» What you should do: Give back only the lines in the records below from the one with "blue brick I4" to the one with "blue brick A12:C12", both inclusive, word for word.

» Object matching data:
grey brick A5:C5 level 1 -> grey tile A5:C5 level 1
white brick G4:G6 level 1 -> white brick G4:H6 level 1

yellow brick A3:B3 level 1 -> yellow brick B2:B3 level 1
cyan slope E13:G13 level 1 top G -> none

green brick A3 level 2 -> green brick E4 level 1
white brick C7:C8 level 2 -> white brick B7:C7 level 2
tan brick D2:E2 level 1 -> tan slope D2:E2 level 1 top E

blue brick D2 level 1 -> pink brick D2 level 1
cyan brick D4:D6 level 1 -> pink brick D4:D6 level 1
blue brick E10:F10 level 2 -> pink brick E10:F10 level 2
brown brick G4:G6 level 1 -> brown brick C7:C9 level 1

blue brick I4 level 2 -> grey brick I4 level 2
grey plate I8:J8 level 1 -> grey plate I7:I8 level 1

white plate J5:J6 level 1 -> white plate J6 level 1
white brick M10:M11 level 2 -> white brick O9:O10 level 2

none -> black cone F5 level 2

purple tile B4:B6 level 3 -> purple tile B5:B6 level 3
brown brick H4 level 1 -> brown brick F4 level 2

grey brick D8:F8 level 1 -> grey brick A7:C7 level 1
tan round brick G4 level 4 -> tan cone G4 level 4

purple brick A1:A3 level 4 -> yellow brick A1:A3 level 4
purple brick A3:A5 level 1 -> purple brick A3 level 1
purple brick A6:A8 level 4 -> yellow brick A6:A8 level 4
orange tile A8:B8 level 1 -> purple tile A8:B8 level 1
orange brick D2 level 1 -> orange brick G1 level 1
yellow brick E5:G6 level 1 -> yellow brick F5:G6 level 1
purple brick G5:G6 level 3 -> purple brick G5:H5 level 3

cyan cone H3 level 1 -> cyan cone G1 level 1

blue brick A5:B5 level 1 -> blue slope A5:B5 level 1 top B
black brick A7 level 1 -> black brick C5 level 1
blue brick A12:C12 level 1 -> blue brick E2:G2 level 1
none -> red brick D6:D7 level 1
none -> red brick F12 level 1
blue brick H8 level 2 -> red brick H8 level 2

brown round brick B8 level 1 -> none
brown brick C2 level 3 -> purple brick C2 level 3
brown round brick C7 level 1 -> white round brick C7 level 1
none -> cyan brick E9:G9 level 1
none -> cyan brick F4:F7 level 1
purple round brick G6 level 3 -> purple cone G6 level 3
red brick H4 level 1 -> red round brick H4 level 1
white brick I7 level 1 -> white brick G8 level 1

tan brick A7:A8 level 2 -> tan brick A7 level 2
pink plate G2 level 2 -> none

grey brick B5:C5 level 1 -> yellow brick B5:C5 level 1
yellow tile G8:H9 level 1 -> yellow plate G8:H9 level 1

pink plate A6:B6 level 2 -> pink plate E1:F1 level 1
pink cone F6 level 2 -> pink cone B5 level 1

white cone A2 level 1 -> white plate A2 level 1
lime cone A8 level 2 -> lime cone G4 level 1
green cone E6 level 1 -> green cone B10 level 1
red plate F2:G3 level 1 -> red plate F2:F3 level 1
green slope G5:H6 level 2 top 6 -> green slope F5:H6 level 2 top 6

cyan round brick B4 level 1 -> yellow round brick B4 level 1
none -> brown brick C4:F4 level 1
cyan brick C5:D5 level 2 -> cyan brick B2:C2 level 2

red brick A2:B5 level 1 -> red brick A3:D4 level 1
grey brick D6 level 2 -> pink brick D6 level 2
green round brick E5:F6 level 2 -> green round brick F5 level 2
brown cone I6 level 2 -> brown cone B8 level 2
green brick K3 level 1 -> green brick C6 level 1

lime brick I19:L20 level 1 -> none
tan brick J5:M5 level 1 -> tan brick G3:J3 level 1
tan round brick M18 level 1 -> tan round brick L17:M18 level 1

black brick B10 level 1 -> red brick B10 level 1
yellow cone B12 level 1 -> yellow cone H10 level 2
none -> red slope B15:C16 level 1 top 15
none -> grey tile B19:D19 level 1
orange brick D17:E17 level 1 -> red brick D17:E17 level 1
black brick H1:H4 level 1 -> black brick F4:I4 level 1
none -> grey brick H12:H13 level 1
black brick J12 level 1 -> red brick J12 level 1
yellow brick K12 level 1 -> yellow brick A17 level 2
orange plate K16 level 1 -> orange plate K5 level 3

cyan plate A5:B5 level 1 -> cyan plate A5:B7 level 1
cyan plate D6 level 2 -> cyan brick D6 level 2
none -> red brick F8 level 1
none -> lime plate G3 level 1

» Answer box:
blue brick I4 level 2 -> grey brick I4 level 2
grey plate I8:J8 level 1 -> grey plate I7:I8 level 1

white plate J5:J6 level 1 -> white plate J6 level 1
white brick M10:M11 level 2 -> white brick O9:O10 level 2

none -> black cone F5 level 2

purple tile B4:B6 level 3 -> purple tile B5:B6 level 3
brown brick H4 level 1 -> brown brick F4 level 2

grey brick D8:F8 level 1 -> grey brick A7:C7 level 1
tan round brick G4 level 4 -> tan cone G4 level 4

purple brick A1:A3 level 4 -> yellow brick A1:A3 level 4
purple brick A3:A5 level 1 -> purple brick A3 level 1
purple brick A6:A8 level 4 -> yellow brick A6:A8 level 4
orange tile A8:B8 level 1 -> purple tile A8:B8 level 1
orange brick D2 level 1 -> orange brick G1 level 1
yellow brick E5:G6 level 1 -> yellow brick F5:G6 level 1
purple brick G5:G6 level 3 -> purple brick G5:H5 level 3

cyan cone H3 level 1 -> cyan cone G1 level 1

blue brick A5:B5 level 1 -> blue slope A5:B5 level 1 top B
black brick A7 level 1 -> black brick C5 level 1
blue brick A12:C12 level 1 -> blue brick E2:G2 level 1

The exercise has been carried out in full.